Exercise directions
How many lines in the material below contain the string "schottky"? Answer with the number alone.
Segment Start: Data for the task
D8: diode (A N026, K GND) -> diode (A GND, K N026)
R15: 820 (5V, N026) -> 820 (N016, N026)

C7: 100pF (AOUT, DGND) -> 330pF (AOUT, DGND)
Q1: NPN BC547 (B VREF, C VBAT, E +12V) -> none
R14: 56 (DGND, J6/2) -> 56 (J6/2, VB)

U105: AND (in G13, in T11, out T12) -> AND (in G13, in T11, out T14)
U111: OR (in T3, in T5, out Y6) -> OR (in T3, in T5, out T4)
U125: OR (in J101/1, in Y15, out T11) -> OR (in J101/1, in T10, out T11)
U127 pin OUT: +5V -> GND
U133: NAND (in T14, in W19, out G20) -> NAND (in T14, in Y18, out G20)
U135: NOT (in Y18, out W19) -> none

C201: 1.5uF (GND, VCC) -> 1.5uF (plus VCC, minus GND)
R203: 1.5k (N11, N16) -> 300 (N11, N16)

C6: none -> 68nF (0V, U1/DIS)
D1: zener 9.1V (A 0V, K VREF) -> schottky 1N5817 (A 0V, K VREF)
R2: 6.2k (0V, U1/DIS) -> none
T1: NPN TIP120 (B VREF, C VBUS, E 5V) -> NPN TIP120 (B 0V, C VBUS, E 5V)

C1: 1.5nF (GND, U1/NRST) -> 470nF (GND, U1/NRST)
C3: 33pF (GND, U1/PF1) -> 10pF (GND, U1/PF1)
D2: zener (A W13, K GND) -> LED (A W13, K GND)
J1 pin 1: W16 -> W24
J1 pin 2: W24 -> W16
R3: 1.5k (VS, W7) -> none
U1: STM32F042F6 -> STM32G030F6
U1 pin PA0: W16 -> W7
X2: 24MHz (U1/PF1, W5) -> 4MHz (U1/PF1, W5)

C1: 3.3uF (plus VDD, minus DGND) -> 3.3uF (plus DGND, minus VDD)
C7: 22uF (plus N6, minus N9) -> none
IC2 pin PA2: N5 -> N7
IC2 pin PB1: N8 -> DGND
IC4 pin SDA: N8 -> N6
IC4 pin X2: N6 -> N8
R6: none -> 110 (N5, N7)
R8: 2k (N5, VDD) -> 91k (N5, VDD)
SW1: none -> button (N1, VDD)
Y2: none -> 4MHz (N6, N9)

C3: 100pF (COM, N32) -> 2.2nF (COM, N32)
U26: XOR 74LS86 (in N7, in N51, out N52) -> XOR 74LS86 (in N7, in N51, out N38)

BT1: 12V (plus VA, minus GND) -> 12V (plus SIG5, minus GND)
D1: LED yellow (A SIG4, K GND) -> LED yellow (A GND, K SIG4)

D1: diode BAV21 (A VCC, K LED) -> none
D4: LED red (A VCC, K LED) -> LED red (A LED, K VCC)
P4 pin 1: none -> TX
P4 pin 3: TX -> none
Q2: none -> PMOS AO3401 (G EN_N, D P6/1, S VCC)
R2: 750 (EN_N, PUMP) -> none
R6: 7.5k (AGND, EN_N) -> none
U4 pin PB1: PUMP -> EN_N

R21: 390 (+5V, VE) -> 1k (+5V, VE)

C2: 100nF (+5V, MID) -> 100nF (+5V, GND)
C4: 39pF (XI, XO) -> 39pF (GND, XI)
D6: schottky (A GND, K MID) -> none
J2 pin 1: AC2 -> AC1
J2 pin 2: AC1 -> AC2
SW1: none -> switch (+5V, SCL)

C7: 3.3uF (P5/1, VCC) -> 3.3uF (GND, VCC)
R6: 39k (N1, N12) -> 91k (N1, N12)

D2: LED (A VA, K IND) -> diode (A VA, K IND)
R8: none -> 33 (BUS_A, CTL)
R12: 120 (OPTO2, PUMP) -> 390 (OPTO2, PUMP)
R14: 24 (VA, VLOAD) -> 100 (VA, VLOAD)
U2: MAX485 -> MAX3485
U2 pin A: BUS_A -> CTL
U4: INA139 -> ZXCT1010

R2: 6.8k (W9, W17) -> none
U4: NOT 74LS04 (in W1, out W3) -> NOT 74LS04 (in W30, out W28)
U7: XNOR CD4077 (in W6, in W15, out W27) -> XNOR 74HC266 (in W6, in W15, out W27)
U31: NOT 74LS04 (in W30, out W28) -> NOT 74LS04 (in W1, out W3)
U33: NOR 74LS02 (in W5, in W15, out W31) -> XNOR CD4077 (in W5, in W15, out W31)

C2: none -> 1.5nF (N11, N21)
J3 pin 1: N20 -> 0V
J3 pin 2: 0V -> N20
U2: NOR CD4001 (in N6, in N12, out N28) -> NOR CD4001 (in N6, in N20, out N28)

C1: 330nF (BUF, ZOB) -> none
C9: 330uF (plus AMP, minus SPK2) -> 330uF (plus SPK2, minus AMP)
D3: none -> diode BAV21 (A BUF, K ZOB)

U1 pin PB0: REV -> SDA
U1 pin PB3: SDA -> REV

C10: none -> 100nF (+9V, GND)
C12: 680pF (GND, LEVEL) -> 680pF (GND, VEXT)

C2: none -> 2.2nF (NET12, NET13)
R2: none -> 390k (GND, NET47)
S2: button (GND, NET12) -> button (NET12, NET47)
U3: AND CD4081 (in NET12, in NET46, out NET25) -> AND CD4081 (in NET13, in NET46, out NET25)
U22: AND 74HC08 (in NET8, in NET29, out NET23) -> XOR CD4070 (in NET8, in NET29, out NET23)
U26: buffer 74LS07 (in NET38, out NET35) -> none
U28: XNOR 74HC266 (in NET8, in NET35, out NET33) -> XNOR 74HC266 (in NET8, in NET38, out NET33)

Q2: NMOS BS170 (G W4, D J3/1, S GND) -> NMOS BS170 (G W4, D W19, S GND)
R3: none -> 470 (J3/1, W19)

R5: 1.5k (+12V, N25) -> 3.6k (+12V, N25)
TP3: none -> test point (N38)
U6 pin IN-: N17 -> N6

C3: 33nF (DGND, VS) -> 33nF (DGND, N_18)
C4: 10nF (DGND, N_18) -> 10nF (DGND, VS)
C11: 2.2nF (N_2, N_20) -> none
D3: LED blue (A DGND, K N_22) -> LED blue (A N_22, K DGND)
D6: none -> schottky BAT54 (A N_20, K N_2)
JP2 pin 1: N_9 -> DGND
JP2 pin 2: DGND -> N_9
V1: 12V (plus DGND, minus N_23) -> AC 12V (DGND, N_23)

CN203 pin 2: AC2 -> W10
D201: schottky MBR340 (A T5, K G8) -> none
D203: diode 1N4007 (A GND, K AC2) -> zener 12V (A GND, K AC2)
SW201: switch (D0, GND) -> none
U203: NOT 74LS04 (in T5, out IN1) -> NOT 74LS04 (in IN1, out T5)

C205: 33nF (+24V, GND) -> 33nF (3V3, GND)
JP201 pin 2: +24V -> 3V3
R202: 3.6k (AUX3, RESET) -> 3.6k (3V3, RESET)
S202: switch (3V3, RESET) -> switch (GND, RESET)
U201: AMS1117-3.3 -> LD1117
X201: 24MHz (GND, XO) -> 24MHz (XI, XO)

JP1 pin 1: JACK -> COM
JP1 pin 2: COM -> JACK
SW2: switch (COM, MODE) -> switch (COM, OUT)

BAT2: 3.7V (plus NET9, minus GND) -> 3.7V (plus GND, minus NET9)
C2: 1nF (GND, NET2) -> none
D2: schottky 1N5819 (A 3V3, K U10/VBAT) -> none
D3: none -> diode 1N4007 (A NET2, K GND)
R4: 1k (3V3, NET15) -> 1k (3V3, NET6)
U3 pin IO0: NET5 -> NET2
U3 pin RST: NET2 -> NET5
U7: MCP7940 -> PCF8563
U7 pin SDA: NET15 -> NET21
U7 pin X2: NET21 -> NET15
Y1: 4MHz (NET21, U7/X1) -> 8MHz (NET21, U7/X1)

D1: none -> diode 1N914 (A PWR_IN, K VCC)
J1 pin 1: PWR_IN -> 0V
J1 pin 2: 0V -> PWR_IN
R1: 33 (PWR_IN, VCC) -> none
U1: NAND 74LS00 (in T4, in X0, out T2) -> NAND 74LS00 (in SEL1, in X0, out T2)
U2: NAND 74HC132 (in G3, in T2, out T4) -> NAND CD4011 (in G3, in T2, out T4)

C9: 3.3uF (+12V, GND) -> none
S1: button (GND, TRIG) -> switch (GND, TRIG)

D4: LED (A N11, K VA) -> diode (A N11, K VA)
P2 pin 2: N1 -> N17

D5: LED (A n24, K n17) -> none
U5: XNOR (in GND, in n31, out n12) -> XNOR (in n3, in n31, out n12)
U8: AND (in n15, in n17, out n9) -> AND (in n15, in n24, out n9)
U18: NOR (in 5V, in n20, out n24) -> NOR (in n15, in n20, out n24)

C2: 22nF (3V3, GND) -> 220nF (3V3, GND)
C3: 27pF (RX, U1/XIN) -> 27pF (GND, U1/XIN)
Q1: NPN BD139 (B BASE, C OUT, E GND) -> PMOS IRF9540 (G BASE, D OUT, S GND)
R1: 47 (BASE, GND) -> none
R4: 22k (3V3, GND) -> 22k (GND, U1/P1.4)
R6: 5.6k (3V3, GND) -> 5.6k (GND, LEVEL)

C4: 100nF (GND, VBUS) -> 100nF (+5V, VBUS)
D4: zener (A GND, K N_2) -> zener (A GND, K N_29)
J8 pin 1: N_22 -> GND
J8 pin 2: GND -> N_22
Segment End: Data for the task
Answer area
5